» **MATERIAL PROVIDED**
* * *
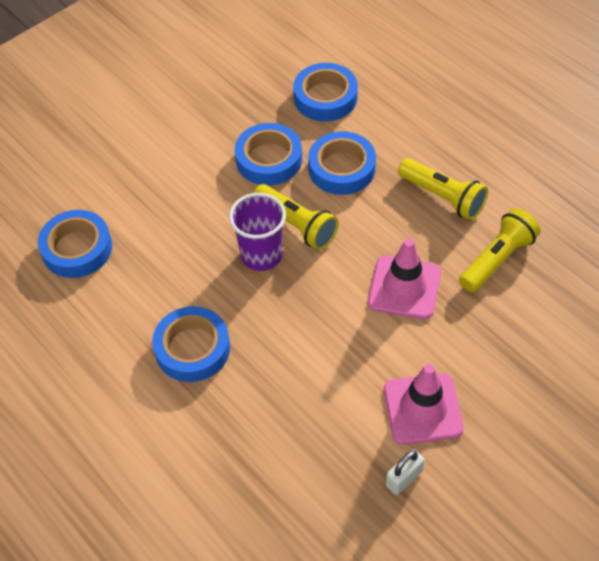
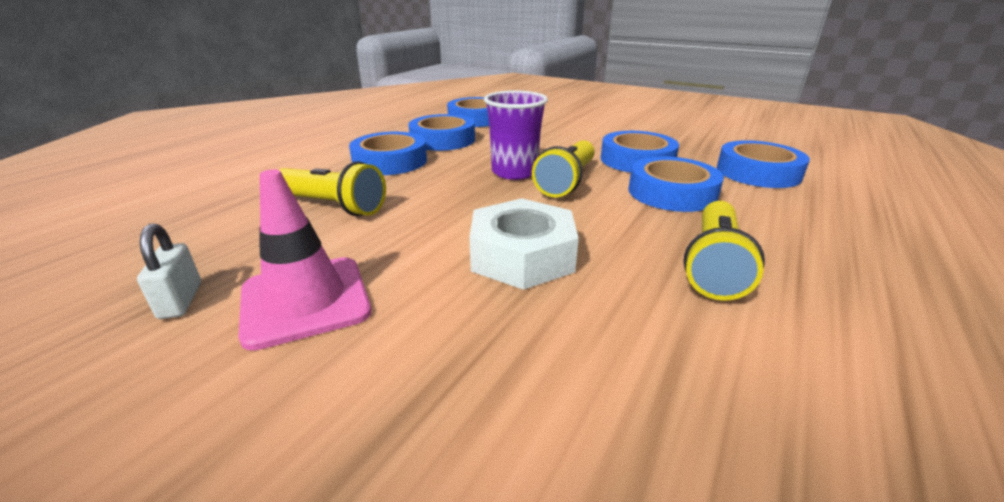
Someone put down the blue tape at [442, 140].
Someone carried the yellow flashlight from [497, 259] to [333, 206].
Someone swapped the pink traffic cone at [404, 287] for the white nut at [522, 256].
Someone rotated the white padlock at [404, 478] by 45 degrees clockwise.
* * *
Write the listing again exactly, duplicating every line and skipping the pictures.

Someone put down the blue tape at [442, 140].
Someone carried the yellow flashlight from [497, 259] to [333, 206].
Someone swapped the pink traffic cone at [404, 287] for the white nut at [522, 256].
Someone rotated the white padlock at [404, 478] by 45 degrees clockwise.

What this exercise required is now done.